══ Material for the task ══

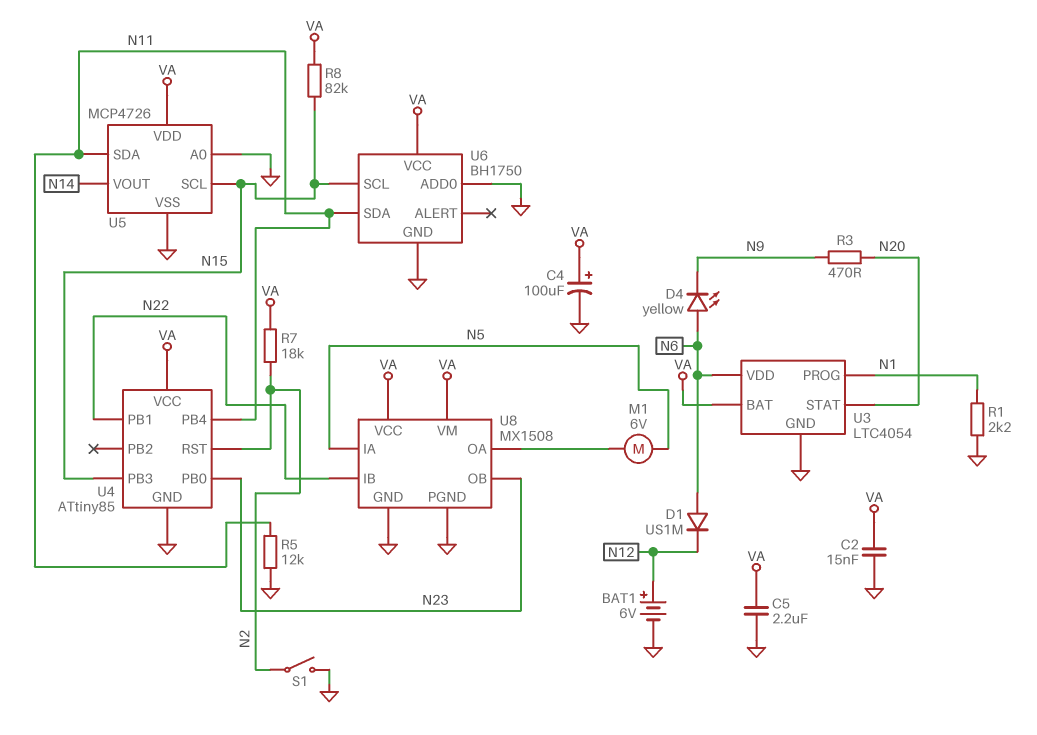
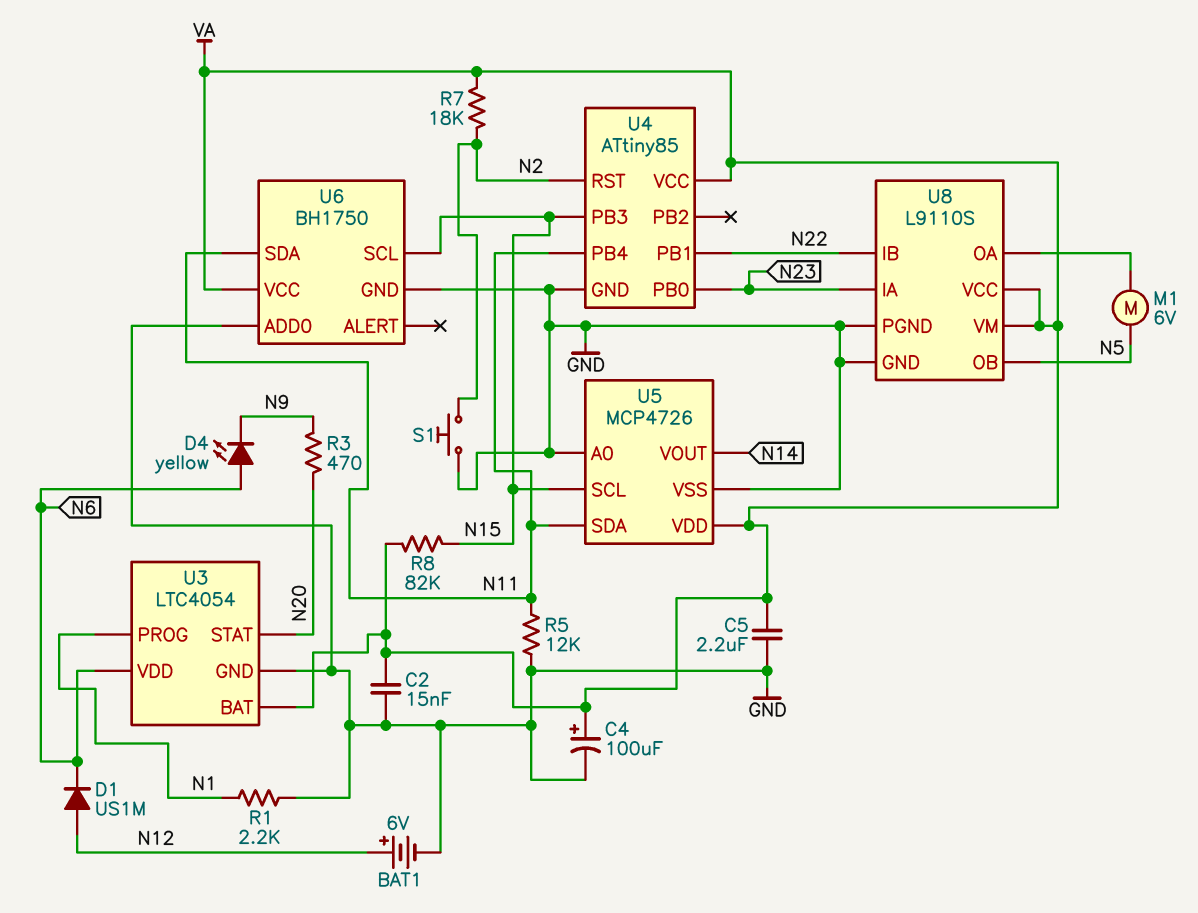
D1: diode US1M (A N6, K N12) -> diode US1M (A N12, K N6)
S1: switch (GND, N2) -> button (GND, N2)
U8: MX1508 -> L9110S
U8 pin IA: N5 -> N23
U8 pin OB: N23 -> N5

═══

All lines of the listing must be given again exactly, excluding the pictures.

*Solution for this task*.
D1: diode US1M (A N6, K N12) -> diode US1M (A N12, K N6)
S1: switch (GND, N2) -> button (GND, N2)
U8: MX1508 -> L9110S
U8 pin IA: N5 -> N23
U8 pin OB: N23 -> N5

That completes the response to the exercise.